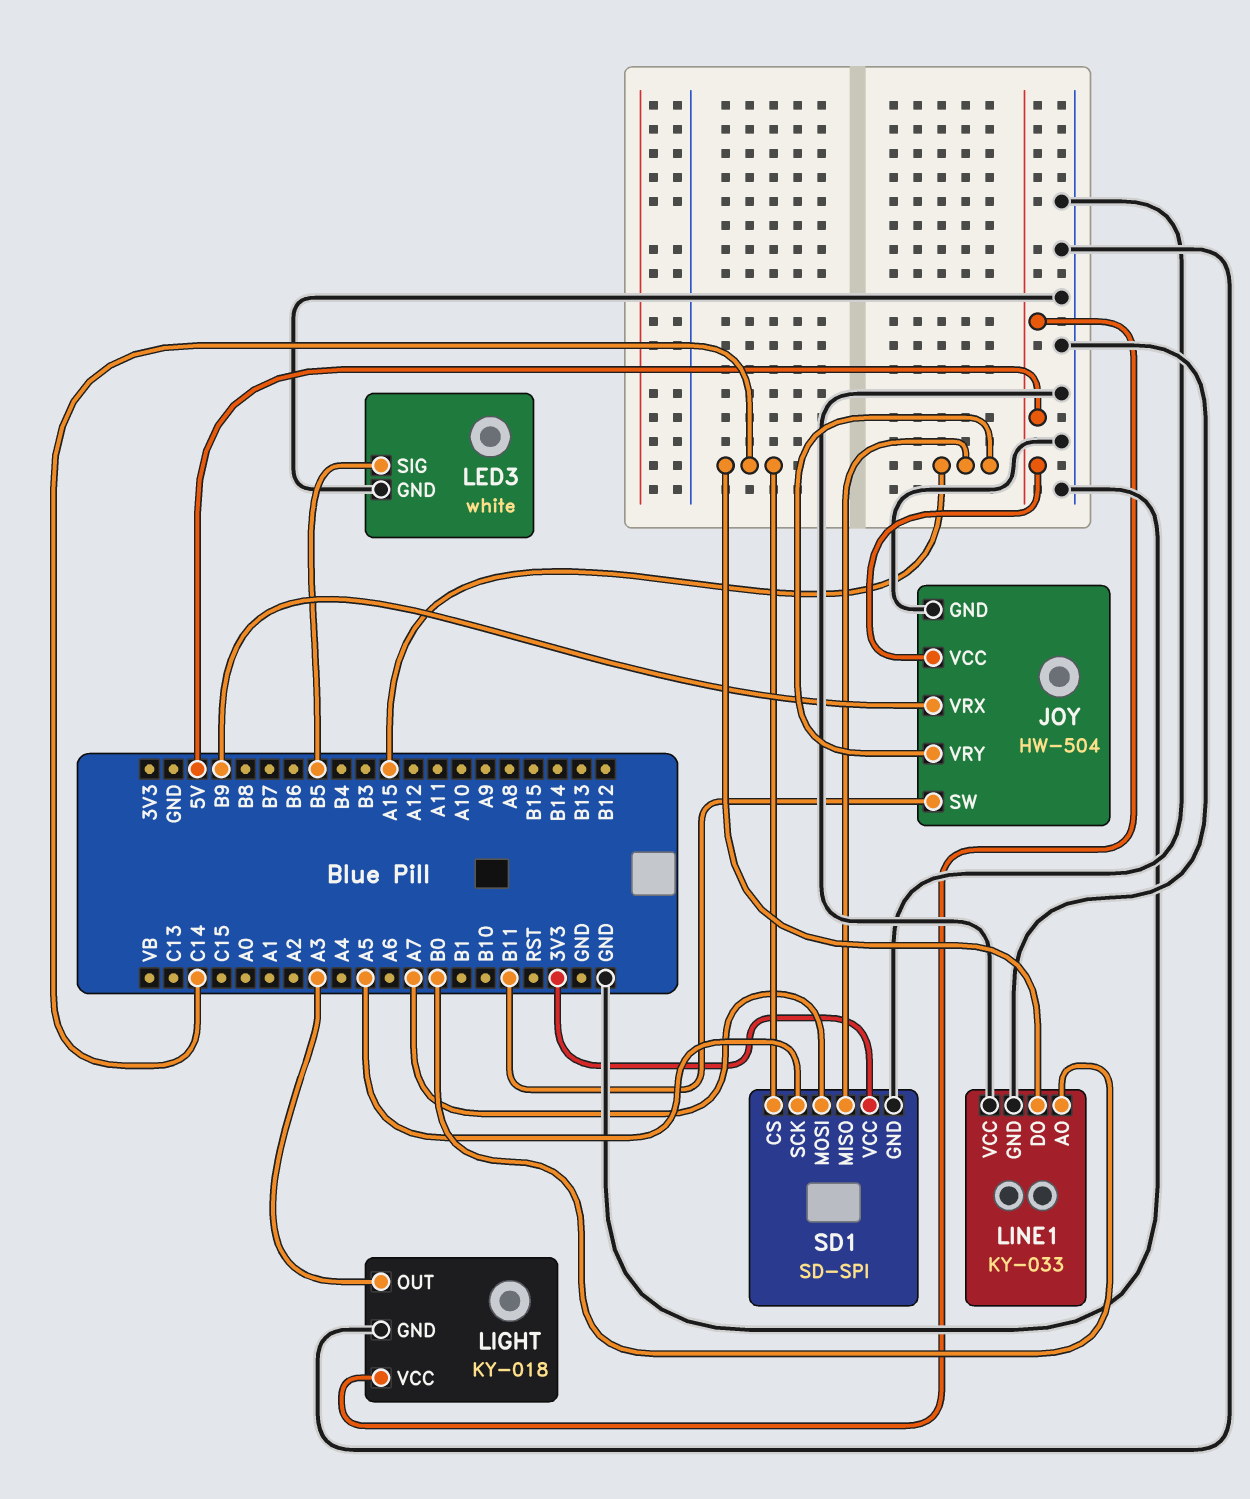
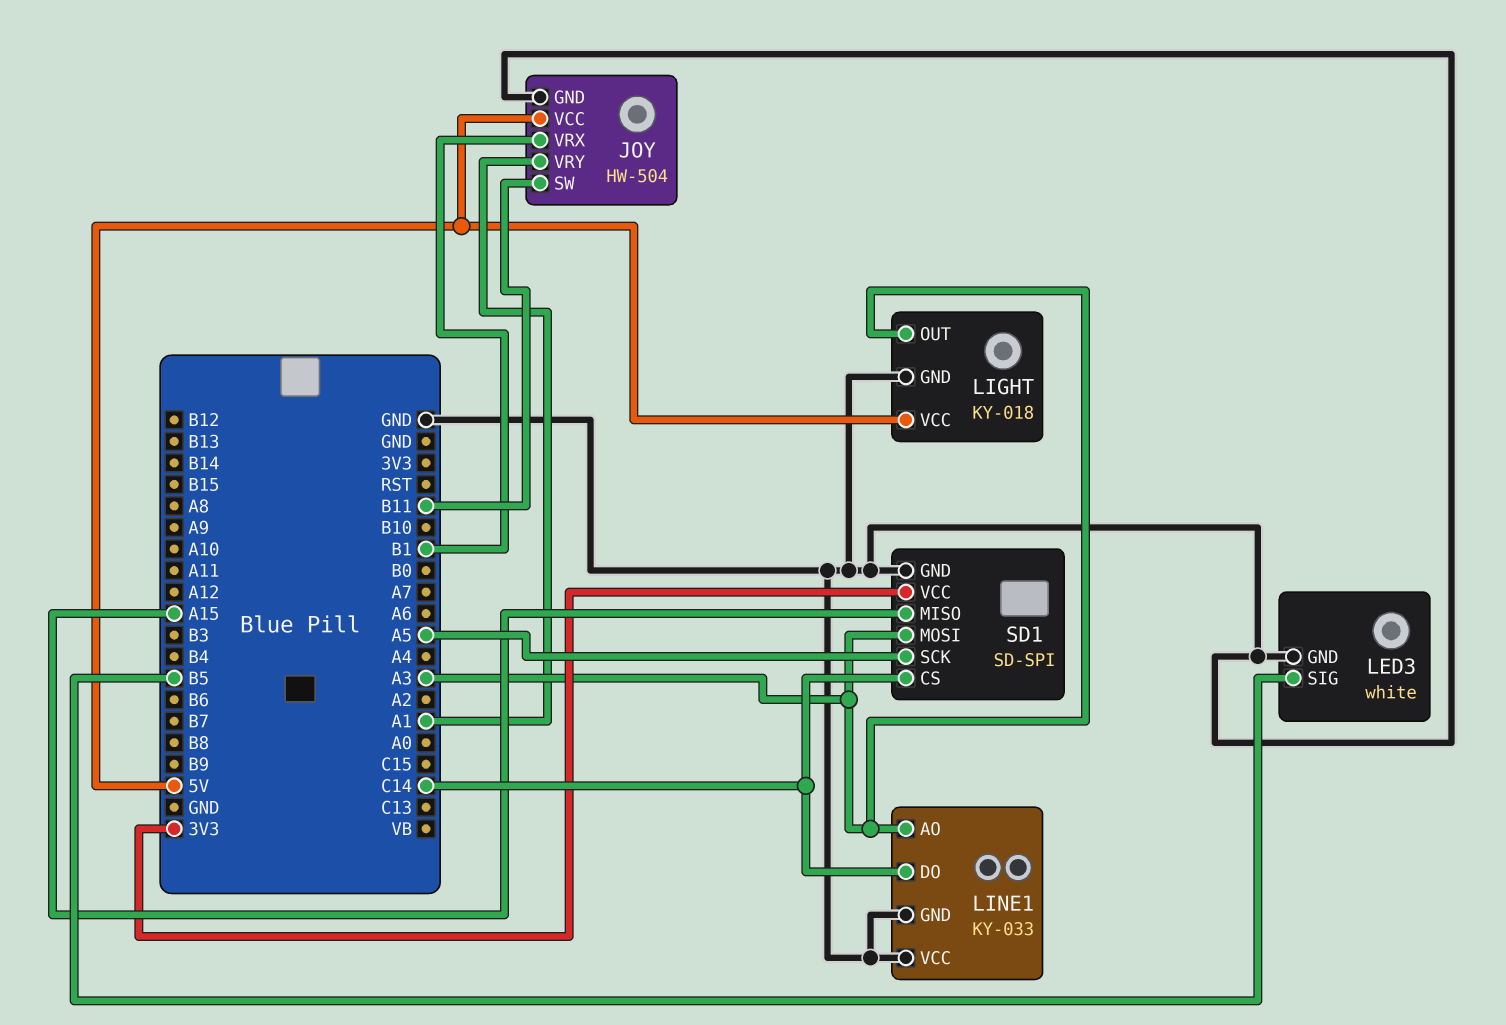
JOY pin VRX: B9 -> B1
JOY pin VRY: A15 -> A1
LINE1 pin AO: B0 -> A3
SD1 pin MOSI: A7 -> A3

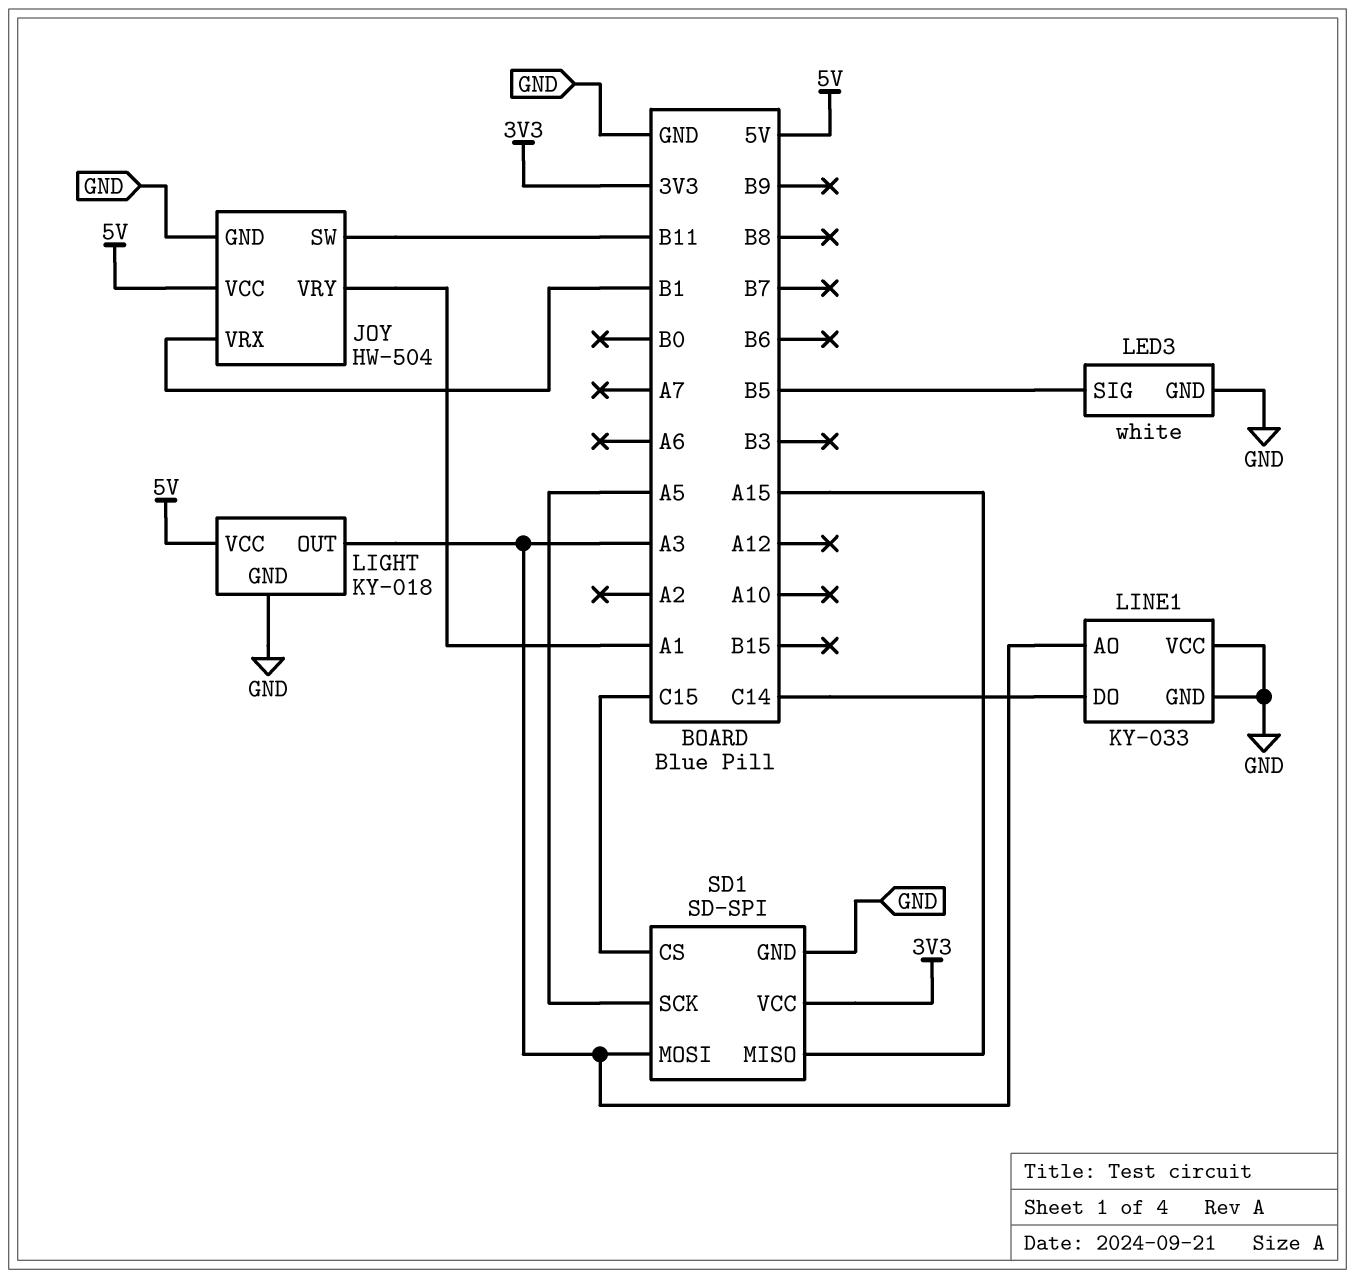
SD1 pin CS: C14 -> C15

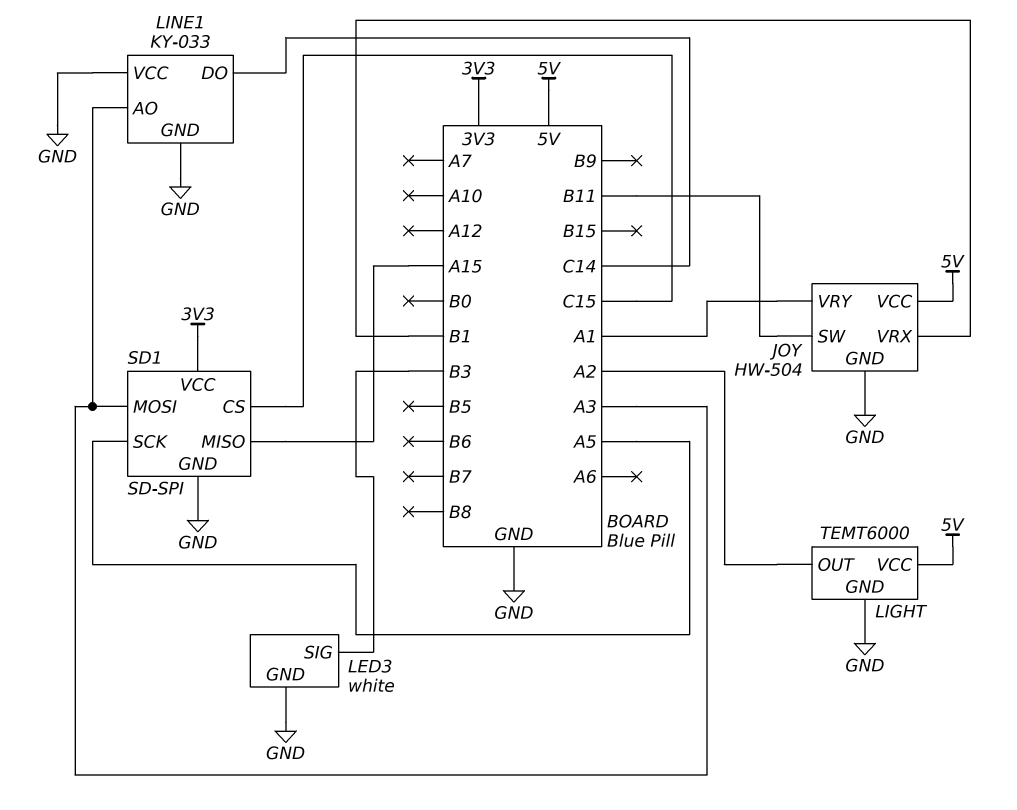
LED3 pin SIG: B5 -> B3
LIGHT: KY-018 -> TEMT6000
LIGHT pin OUT: A3 -> A2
# # # # #
» **EXERCISE REQUIREMENTS**
The lines from the one containing "SD1 pin MOSI: A7 -> A3" through the last line above are to be repeated exactly, and only those. Any pictures must be left out.

» **WRITTEN ANSWER**
SD1 pin MOSI: A7 -> A3

SD1 pin CS: C14 -> C15

LED3 pin SIG: B5 -> B3
LIGHT: KY-018 -> TEMT6000
LIGHT pin OUT: A3 -> A2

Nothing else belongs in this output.